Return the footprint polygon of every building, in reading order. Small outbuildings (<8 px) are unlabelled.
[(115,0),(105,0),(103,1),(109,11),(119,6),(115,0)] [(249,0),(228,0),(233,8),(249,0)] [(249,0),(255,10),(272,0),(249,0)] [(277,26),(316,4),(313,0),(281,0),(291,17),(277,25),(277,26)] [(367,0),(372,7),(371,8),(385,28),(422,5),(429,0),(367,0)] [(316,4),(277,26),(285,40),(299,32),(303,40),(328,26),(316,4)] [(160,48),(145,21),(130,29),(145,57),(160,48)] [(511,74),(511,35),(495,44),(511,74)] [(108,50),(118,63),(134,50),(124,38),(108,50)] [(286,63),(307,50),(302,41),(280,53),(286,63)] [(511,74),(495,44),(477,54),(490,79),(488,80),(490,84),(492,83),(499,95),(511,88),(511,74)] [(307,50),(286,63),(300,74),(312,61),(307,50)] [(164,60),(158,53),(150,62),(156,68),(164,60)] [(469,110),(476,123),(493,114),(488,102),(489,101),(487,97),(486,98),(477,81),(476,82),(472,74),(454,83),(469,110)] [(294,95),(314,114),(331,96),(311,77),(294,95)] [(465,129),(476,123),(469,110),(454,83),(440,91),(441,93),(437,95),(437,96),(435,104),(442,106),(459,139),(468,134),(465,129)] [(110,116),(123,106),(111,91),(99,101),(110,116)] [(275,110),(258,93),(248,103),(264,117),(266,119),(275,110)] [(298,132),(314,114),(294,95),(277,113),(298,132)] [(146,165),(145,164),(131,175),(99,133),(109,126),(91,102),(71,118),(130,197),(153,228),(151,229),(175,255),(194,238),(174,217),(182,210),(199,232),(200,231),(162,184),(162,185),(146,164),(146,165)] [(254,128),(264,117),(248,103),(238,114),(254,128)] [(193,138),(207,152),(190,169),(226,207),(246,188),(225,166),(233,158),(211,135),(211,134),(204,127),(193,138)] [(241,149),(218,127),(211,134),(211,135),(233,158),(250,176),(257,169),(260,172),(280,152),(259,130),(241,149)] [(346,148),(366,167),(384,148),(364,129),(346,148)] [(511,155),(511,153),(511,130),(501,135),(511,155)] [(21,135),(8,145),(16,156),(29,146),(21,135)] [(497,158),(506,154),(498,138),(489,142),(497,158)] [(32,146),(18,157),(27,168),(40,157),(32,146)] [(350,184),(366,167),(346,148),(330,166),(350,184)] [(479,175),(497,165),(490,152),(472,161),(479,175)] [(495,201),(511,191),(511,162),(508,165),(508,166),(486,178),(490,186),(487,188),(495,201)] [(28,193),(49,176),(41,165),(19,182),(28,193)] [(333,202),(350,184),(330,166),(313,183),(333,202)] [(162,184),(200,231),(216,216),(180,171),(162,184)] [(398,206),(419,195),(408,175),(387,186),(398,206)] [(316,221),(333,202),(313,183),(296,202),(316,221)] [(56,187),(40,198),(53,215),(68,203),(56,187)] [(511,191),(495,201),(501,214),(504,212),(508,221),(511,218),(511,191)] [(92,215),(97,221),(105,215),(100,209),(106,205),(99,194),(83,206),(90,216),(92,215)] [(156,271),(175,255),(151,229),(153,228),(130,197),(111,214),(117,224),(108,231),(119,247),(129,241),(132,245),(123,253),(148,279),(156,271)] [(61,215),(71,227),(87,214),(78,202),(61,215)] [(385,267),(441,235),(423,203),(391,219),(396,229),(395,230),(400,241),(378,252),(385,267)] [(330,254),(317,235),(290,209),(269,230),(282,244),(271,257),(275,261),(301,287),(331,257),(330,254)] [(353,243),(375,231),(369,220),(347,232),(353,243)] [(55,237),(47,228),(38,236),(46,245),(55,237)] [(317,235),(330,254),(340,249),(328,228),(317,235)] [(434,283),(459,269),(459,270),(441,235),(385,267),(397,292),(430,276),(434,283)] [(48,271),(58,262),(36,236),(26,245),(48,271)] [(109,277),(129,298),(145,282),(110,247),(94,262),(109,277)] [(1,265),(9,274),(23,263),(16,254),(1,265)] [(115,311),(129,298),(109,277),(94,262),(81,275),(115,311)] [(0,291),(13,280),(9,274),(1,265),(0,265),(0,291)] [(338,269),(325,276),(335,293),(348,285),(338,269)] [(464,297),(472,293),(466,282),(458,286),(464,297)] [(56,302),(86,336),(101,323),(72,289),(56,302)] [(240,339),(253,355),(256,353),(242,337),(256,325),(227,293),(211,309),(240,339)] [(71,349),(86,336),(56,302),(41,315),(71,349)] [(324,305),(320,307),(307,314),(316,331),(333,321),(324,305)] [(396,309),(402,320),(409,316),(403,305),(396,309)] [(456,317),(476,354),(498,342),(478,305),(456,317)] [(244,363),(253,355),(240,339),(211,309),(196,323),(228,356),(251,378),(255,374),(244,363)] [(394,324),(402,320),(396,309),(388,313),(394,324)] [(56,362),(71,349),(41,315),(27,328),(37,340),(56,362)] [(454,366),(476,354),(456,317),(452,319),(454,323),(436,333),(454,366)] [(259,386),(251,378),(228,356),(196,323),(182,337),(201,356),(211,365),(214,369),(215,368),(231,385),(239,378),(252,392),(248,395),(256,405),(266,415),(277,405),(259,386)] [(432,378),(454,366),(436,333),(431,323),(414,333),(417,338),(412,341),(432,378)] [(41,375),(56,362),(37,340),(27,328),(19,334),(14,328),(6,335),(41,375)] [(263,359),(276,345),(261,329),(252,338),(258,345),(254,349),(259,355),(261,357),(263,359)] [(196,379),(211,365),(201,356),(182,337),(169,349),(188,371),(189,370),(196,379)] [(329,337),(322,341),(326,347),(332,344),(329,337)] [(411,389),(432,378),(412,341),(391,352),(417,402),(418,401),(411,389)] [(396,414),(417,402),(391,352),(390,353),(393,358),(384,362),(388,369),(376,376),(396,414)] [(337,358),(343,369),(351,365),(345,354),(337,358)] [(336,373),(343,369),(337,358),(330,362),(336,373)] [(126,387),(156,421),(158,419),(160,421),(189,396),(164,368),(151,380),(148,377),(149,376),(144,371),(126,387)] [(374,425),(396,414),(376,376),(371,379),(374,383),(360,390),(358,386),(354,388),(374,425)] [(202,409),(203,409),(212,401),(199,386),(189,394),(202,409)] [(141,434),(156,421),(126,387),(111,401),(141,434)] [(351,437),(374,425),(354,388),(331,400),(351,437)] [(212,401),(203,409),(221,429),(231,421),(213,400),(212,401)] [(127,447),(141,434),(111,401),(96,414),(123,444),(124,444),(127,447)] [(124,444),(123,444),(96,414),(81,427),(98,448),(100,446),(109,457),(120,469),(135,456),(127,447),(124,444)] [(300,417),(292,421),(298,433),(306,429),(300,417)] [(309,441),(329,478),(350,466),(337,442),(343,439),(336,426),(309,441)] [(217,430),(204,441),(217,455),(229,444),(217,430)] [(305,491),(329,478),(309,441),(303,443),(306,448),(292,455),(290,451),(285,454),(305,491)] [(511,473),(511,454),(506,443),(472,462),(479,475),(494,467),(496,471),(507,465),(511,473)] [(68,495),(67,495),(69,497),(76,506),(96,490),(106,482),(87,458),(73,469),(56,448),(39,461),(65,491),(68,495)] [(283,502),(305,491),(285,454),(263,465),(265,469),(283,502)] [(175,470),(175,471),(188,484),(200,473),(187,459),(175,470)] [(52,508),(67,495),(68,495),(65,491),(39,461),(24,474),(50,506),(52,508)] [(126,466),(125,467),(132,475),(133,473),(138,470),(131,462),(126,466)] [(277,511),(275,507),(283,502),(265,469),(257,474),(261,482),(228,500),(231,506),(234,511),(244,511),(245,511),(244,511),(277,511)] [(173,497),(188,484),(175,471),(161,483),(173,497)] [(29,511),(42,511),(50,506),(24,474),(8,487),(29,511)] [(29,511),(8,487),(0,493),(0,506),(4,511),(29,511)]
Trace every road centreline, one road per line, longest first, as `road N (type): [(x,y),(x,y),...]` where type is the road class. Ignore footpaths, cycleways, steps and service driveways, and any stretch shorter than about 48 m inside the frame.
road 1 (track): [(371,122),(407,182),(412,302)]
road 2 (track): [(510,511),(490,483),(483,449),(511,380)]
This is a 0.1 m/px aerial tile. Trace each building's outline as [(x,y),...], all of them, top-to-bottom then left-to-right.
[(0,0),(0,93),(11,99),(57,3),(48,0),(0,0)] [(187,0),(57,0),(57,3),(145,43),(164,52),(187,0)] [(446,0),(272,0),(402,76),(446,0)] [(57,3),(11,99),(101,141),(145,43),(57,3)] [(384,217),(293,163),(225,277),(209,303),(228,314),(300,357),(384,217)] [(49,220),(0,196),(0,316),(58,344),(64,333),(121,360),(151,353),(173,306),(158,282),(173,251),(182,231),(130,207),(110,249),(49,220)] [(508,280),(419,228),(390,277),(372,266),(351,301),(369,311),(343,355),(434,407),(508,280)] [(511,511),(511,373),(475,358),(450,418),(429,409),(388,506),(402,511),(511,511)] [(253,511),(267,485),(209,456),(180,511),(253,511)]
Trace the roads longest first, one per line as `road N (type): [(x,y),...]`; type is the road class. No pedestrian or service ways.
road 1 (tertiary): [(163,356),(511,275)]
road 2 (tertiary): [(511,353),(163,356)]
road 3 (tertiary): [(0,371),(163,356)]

+-------+

EXERCISE
Which lines in the data above contain the word "every"? Extract each of them in full.

SOLUTION TO THIS EXERCISE
Return the footprint polygon of every building, in reading order. Small outbuildings (<8 px) are unlabelled.
Trace every road centreline, one road per line, longest first, as `road N (type): [(x,y),(x,y),...]` where type is the road class. Ignore footpaths, cycleways, steps and service driveways, and any stretch shorter than about 48 m inside the frame.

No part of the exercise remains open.